TASK TO CARRY OUT
Pull every line containing "turquoise" from the listing.

※ ※ ※

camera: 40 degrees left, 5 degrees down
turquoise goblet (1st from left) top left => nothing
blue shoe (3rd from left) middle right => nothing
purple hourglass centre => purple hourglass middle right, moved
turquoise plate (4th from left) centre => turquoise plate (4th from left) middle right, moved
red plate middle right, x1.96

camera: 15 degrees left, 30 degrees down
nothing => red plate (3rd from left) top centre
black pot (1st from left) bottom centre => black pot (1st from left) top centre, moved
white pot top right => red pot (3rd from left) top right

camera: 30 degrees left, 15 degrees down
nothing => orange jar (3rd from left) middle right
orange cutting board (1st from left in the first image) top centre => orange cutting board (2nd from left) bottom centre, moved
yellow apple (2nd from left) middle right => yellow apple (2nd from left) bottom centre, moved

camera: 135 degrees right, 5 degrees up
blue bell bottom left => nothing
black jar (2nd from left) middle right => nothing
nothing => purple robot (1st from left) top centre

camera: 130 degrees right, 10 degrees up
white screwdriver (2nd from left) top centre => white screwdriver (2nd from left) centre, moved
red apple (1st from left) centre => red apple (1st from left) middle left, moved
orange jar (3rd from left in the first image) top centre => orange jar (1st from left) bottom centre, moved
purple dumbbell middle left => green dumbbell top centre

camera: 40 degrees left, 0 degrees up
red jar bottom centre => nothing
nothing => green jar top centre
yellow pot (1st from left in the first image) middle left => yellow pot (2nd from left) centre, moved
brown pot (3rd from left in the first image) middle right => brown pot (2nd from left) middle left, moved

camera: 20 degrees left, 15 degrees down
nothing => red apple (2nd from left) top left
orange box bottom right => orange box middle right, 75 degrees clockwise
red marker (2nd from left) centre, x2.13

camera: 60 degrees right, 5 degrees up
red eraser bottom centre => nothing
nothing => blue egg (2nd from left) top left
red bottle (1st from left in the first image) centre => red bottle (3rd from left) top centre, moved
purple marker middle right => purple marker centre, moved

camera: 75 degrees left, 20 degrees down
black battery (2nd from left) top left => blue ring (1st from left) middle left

※ ※ ※

WRITTEN REPLY
turquoise goblet (1st from left) top left => nothing
turquoise plate (4th from left) centre => turquoise plate (4th from left) middle right, moved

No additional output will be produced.